### TASK TO CARRY OUT
Using the entries below, write out the line with "plant: (123, 212)", the line with "toilet: (385, 143) -> (766, 510), moved", and every line in between, exactly as each is written.

START SUPPLIED DATA

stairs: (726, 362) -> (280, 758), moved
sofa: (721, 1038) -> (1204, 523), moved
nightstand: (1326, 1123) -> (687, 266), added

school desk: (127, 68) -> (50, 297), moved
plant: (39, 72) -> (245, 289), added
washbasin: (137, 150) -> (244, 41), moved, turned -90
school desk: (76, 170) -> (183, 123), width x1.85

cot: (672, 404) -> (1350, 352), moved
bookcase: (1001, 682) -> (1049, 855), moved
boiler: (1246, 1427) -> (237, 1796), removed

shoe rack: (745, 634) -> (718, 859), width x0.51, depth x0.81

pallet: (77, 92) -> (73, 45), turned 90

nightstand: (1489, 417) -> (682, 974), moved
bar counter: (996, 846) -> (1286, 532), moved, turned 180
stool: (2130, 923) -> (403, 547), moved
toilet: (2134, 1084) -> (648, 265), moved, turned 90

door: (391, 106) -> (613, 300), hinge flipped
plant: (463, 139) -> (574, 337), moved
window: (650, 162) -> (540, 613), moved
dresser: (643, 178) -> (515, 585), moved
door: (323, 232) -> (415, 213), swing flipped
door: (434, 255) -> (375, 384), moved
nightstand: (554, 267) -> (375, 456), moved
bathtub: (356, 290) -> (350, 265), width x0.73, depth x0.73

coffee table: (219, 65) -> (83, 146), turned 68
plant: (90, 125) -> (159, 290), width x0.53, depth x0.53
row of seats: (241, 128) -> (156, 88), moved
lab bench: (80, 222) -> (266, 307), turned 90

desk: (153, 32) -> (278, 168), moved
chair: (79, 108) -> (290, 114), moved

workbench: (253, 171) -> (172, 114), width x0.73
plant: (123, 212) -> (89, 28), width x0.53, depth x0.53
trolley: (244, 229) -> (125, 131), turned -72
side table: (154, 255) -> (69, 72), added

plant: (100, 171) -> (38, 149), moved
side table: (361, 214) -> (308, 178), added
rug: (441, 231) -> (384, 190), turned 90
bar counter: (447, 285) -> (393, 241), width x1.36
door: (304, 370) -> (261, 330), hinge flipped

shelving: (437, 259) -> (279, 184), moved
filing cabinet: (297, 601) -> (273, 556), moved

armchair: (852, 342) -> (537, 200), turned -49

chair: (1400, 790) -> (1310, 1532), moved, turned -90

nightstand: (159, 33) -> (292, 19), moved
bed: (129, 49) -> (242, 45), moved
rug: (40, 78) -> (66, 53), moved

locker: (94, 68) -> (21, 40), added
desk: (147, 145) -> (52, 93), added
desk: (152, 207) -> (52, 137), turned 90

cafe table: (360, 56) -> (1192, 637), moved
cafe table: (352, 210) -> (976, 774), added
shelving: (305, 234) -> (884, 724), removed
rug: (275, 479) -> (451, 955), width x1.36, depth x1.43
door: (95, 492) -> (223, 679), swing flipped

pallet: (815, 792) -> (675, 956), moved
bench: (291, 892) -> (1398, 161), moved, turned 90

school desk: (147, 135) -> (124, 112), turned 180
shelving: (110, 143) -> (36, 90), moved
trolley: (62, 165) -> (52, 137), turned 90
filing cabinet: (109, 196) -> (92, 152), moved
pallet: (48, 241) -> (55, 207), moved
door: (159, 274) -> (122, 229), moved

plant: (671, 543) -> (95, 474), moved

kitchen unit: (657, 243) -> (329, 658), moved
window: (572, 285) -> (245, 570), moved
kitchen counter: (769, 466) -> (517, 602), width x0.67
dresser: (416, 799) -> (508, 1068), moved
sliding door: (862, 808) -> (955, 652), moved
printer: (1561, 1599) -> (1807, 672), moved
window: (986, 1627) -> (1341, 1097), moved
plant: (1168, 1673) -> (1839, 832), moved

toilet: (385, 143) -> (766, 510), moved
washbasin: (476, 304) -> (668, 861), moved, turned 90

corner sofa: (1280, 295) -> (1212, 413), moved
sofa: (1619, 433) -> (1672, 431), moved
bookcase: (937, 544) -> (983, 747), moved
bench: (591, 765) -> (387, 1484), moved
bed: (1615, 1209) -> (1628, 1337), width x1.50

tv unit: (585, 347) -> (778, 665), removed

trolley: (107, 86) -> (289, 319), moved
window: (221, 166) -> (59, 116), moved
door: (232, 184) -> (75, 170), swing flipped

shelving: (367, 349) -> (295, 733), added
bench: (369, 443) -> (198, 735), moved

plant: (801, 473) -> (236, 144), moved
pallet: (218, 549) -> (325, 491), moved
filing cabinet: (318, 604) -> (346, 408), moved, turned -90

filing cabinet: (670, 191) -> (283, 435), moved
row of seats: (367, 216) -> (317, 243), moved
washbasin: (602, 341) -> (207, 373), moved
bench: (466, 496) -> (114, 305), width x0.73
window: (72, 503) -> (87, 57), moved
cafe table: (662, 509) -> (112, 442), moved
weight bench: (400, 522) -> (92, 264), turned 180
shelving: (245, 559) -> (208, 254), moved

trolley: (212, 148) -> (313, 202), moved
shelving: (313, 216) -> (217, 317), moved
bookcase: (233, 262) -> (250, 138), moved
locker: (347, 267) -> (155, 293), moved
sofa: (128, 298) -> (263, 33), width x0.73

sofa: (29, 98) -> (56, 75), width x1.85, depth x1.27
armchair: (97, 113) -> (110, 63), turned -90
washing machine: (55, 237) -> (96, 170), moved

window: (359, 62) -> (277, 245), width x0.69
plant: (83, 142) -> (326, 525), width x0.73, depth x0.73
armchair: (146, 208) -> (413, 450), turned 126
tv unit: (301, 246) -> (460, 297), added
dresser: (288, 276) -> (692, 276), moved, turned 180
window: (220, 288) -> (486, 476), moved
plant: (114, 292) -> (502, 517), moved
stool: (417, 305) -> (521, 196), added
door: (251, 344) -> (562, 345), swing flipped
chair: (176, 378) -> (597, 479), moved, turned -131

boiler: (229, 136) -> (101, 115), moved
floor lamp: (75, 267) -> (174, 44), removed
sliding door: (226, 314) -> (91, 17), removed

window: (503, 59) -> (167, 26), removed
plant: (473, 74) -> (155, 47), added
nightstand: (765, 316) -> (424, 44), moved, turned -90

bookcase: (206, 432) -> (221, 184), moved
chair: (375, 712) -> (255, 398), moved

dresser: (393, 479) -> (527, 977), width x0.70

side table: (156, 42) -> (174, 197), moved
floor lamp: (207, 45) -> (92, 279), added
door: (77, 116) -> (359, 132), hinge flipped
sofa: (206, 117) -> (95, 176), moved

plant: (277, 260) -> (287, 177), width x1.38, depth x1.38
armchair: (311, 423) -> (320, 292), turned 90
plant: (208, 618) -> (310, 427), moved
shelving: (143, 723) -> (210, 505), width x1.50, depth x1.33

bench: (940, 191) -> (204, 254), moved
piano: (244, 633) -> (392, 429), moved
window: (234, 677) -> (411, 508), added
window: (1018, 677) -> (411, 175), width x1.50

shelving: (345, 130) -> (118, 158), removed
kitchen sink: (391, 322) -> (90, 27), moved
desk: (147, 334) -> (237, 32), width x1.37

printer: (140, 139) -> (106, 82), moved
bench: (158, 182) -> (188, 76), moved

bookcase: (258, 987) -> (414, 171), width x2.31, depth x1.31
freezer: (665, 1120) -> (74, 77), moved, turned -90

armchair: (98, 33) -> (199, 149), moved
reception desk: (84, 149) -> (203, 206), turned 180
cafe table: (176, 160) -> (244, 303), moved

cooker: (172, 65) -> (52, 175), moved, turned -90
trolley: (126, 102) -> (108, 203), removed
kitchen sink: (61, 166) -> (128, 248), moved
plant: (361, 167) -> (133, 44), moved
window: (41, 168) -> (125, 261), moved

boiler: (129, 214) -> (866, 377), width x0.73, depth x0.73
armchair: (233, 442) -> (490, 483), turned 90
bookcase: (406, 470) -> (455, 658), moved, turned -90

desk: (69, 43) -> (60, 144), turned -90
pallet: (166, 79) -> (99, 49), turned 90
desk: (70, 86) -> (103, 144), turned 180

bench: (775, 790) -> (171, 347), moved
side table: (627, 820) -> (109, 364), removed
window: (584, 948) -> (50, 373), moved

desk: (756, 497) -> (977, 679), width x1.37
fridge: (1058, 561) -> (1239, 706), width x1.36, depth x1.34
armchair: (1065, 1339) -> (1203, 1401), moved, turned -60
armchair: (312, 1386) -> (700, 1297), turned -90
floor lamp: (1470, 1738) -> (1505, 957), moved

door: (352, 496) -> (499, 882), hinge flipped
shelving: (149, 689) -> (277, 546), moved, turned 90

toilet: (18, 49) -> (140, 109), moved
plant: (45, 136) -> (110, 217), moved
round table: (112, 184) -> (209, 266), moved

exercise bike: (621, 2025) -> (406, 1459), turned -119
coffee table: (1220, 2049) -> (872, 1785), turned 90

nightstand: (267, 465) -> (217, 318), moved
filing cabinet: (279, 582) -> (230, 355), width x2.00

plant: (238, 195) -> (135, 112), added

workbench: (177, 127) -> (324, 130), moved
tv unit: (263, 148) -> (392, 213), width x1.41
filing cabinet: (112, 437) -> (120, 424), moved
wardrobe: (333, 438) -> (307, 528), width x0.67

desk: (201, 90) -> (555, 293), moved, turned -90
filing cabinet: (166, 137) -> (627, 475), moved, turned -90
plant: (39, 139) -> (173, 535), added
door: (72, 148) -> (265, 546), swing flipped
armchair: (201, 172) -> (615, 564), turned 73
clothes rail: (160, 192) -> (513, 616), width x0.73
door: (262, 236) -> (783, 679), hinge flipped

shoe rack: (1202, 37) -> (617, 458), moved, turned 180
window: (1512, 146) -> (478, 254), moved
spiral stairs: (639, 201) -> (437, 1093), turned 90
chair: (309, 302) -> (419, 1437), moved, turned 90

END SUPPLIED DATA

### RESPONSE FOR THIS EXERCISE
plant: (123, 212) -> (89, 28), width x0.53, depth x0.53
trolley: (244, 229) -> (125, 131), turned -72
side table: (154, 255) -> (69, 72), added

plant: (100, 171) -> (38, 149), moved
side table: (361, 214) -> (308, 178), added
rug: (441, 231) -> (384, 190), turned 90
bar counter: (447, 285) -> (393, 241), width x1.36
door: (304, 370) -> (261, 330), hinge flipped

shelving: (437, 259) -> (279, 184), moved
filing cabinet: (297, 601) -> (273, 556), moved

armchair: (852, 342) -> (537, 200), turned -49

chair: (1400, 790) -> (1310, 1532), moved, turned -90

nightstand: (159, 33) -> (292, 19), moved
bed: (129, 49) -> (242, 45), moved
rug: (40, 78) -> (66, 53), moved

locker: (94, 68) -> (21, 40), added
desk: (147, 145) -> (52, 93), added
desk: (152, 207) -> (52, 137), turned 90

cafe table: (360, 56) -> (1192, 637), moved
cafe table: (352, 210) -> (976, 774), added
shelving: (305, 234) -> (884, 724), removed
rug: (275, 479) -> (451, 955), width x1.36, depth x1.43
door: (95, 492) -> (223, 679), swing flipped

pallet: (815, 792) -> (675, 956), moved
bench: (291, 892) -> (1398, 161), moved, turned 90

school desk: (147, 135) -> (124, 112), turned 180
shelving: (110, 143) -> (36, 90), moved
trolley: (62, 165) -> (52, 137), turned 90
filing cabinet: (109, 196) -> (92, 152), moved
pallet: (48, 241) -> (55, 207), moved
door: (159, 274) -> (122, 229), moved

plant: (671, 543) -> (95, 474), moved

kitchen unit: (657, 243) -> (329, 658), moved
window: (572, 285) -> (245, 570), moved
kitchen counter: (769, 466) -> (517, 602), width x0.67
dresser: (416, 799) -> (508, 1068), moved
sliding door: (862, 808) -> (955, 652), moved
printer: (1561, 1599) -> (1807, 672), moved
window: (986, 1627) -> (1341, 1097), moved
plant: (1168, 1673) -> (1839, 832), moved

toilet: (385, 143) -> (766, 510), moved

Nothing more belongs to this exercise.